[Point-based object detection data]
+ + + +

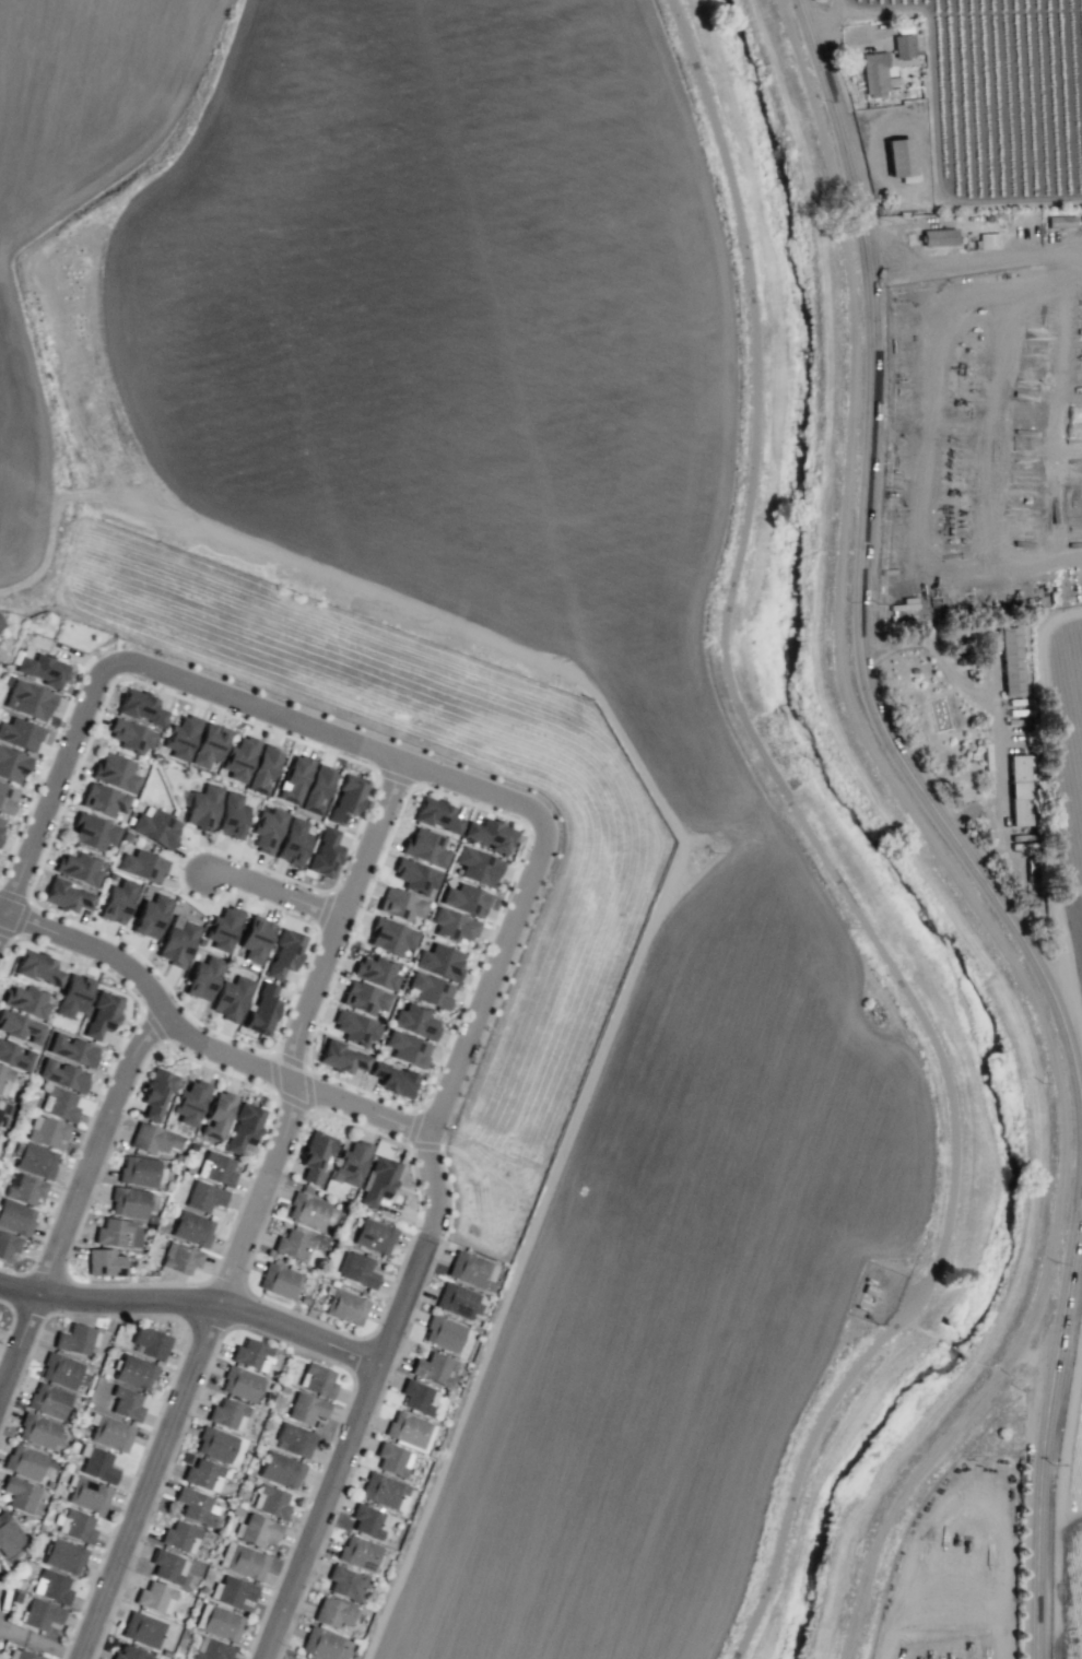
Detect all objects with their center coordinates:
building: (902, 45)
building: (875, 73)
building: (899, 158)
building: (1081, 220)
building: (1059, 221)
building: (938, 237)
building: (988, 240)
road: (1010, 253)
road: (902, 264)
road: (937, 489)
crop: (641, 572)
building: (1, 626)
road: (915, 642)
building: (1010, 660)
building: (41, 668)
crop: (482, 682)
building: (29, 700)
road: (601, 700)
building: (141, 706)
road: (749, 733)
building: (20, 734)
building: (131, 736)
building: (181, 737)
building: (208, 745)
road: (359, 753)
building: (12, 765)
building: (264, 769)
building: (115, 772)
building: (294, 779)
building: (317, 790)
building: (1017, 790)
building: (7, 797)
building: (347, 798)
building: (103, 800)
building: (202, 807)
building: (437, 815)
building: (231, 816)
building: (1, 824)
building: (156, 827)
building: (267, 830)
road: (948, 831)
building: (93, 832)
building: (489, 834)
building: (293, 842)
building: (425, 847)
building: (325, 854)
building: (142, 865)
building: (477, 866)
building: (78, 867)
building: (415, 876)
road: (278, 891)
building: (67, 895)
building: (465, 899)
building: (117, 901)
building: (400, 904)
building: (150, 916)
road: (2, 918)
building: (452, 925)
road: (345, 927)
building: (223, 928)
building: (391, 936)
building: (255, 938)
building: (177, 941)
building: (285, 953)
building: (440, 961)
building: (39, 968)
building: (376, 971)
building: (203, 977)
building: (430, 990)
building: (73, 995)
building: (230, 998)
building: (364, 998)
building: (27, 1000)
building: (262, 1009)
building: (101, 1014)
building: (415, 1021)
building: (20, 1027)
building: (354, 1027)
road: (202, 1043)
building: (72, 1049)
building: (408, 1049)
building: (15, 1056)
building: (343, 1057)
building: (62, 1075)
building: (394, 1079)
building: (6, 1081)
building: (156, 1093)
building: (189, 1102)
building: (1, 1104)
building: (59, 1104)
building: (216, 1115)
building: (244, 1127)
building: (47, 1131)
building: (152, 1139)
road: (98, 1150)
building: (314, 1156)
building: (36, 1160)
building: (350, 1163)
building: (216, 1168)
building: (139, 1170)
building: (377, 1180)
building: (24, 1188)
building: (204, 1196)
building: (128, 1202)
building: (310, 1211)
building: (15, 1217)
building: (192, 1228)
building: (112, 1231)
building: (373, 1236)
building: (294, 1244)
building: (8, 1245)
building: (180, 1257)
building: (104, 1262)
building: (356, 1269)
building: (471, 1270)
building: (279, 1280)
road: (193, 1299)
building: (457, 1300)
building: (345, 1306)
road: (9, 1323)
building: (443, 1333)
building: (76, 1338)
road: (17, 1339)
building: (150, 1342)
building: (251, 1354)
building: (432, 1368)
building: (62, 1370)
road: (174, 1370)
building: (134, 1371)
road: (188, 1372)
building: (317, 1380)
building: (240, 1383)
building: (417, 1397)
building: (48, 1400)
road: (362, 1400)
building: (125, 1403)
building: (306, 1408)
building: (227, 1414)
building: (37, 1430)
building: (409, 1430)
building: (111, 1433)
building: (294, 1439)
building: (215, 1444)
building: (392, 1459)
building: (23, 1461)
building: (96, 1463)
building: (280, 1470)
building: (48, 1484)
building: (384, 1491)
building: (20, 1494)
building: (88, 1495)
building: (270, 1501)
building: (195, 1506)
building: (368, 1521)
building: (74, 1525)
building: (40, 1526)
road: (781, 1527)
building: (256, 1530)
building: (8, 1534)
building: (180, 1536)
building: (358, 1552)
building: (63, 1556)
building: (246, 1562)
building: (167, 1566)
building: (24, 1574)
building: (345, 1583)
building: (51, 1586)
building: (232, 1591)
building: (16, 1596)
building: (155, 1597)
parking lot: (4, 1607)
building: (332, 1612)
building: (41, 1614)
building: (218, 1622)
building: (144, 1630)
road: (38, 1643)
building: (324, 1644)
building: (211, 1649)
building: (130, 1653)
building: (20, 1654)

+ + + +

Leave out the pictures and transcribe the entries above exactly.

Detect all objects with their center coordinates:
building: (902, 45)
building: (875, 73)
building: (899, 158)
building: (1081, 220)
building: (1059, 221)
building: (938, 237)
building: (988, 240)
road: (1010, 253)
road: (902, 264)
road: (937, 489)
crop: (641, 572)
building: (1, 626)
road: (915, 642)
building: (1010, 660)
building: (41, 668)
crop: (482, 682)
building: (29, 700)
road: (601, 700)
building: (141, 706)
road: (749, 733)
building: (20, 734)
building: (131, 736)
building: (181, 737)
building: (208, 745)
road: (359, 753)
building: (12, 765)
building: (264, 769)
building: (115, 772)
building: (294, 779)
building: (317, 790)
building: (1017, 790)
building: (7, 797)
building: (347, 798)
building: (103, 800)
building: (202, 807)
building: (437, 815)
building: (231, 816)
building: (1, 824)
building: (156, 827)
building: (267, 830)
road: (948, 831)
building: (93, 832)
building: (489, 834)
building: (293, 842)
building: (425, 847)
building: (325, 854)
building: (142, 865)
building: (477, 866)
building: (78, 867)
building: (415, 876)
road: (278, 891)
building: (67, 895)
building: (465, 899)
building: (117, 901)
building: (400, 904)
building: (150, 916)
road: (2, 918)
building: (452, 925)
road: (345, 927)
building: (223, 928)
building: (391, 936)
building: (255, 938)
building: (177, 941)
building: (285, 953)
building: (440, 961)
building: (39, 968)
building: (376, 971)
building: (203, 977)
building: (430, 990)
building: (73, 995)
building: (230, 998)
building: (364, 998)
building: (27, 1000)
building: (262, 1009)
building: (101, 1014)
building: (415, 1021)
building: (20, 1027)
building: (354, 1027)
road: (202, 1043)
building: (72, 1049)
building: (408, 1049)
building: (15, 1056)
building: (343, 1057)
building: (62, 1075)
building: (394, 1079)
building: (6, 1081)
building: (156, 1093)
building: (189, 1102)
building: (1, 1104)
building: (59, 1104)
building: (216, 1115)
building: (244, 1127)
building: (47, 1131)
building: (152, 1139)
road: (98, 1150)
building: (314, 1156)
building: (36, 1160)
building: (350, 1163)
building: (216, 1168)
building: (139, 1170)
building: (377, 1180)
building: (24, 1188)
building: (204, 1196)
building: (128, 1202)
building: (310, 1211)
building: (15, 1217)
building: (192, 1228)
building: (112, 1231)
building: (373, 1236)
building: (294, 1244)
building: (8, 1245)
building: (180, 1257)
building: (104, 1262)
building: (356, 1269)
building: (471, 1270)
building: (279, 1280)
road: (193, 1299)
building: (457, 1300)
building: (345, 1306)
road: (9, 1323)
building: (443, 1333)
building: (76, 1338)
road: (17, 1339)
building: (150, 1342)
building: (251, 1354)
building: (432, 1368)
building: (62, 1370)
road: (174, 1370)
building: (134, 1371)
road: (188, 1372)
building: (317, 1380)
building: (240, 1383)
building: (417, 1397)
building: (48, 1400)
road: (362, 1400)
building: (125, 1403)
building: (306, 1408)
building: (227, 1414)
building: (37, 1430)
building: (409, 1430)
building: (111, 1433)
building: (294, 1439)
building: (215, 1444)
building: (392, 1459)
building: (23, 1461)
building: (96, 1463)
building: (280, 1470)
building: (48, 1484)
building: (384, 1491)
building: (20, 1494)
building: (88, 1495)
building: (270, 1501)
building: (195, 1506)
building: (368, 1521)
building: (74, 1525)
building: (40, 1526)
road: (781, 1527)
building: (256, 1530)
building: (8, 1534)
building: (180, 1536)
building: (358, 1552)
building: (63, 1556)
building: (246, 1562)
building: (167, 1566)
building: (24, 1574)
building: (345, 1583)
building: (51, 1586)
building: (232, 1591)
building: (16, 1596)
building: (155, 1597)
parking lot: (4, 1607)
building: (332, 1612)
building: (41, 1614)
building: (218, 1622)
building: (144, 1630)
road: (38, 1643)
building: (324, 1644)
building: (211, 1649)
building: (130, 1653)
building: (20, 1654)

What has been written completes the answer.